START Recorded information

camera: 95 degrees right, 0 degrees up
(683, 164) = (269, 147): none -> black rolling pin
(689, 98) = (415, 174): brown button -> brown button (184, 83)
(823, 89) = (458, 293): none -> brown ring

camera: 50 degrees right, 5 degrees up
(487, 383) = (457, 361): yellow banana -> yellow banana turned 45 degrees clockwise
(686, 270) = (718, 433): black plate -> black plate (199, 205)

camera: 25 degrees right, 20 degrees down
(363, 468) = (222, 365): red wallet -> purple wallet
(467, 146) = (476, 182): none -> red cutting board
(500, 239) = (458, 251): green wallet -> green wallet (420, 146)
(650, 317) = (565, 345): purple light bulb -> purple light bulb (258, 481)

END Recorded information
START Recorded information

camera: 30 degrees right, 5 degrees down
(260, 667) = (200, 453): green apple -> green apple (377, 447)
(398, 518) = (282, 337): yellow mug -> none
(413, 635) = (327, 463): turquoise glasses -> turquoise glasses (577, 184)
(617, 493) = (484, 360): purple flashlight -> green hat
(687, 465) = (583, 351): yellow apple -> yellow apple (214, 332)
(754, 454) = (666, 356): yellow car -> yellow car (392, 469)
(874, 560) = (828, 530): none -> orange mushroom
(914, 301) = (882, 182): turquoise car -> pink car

END Recorded information

**Description of the task**: In the material above, show every line where the word "yellow" turns up.

**Your solution**:
(487, 383) = (457, 361): yellow banana -> yellow banana turned 45 degrees clockwise
(398, 518) = (282, 337): yellow mug -> none
(687, 465) = (583, 351): yellow apple -> yellow apple (214, 332)
(754, 454) = (666, 356): yellow car -> yellow car (392, 469)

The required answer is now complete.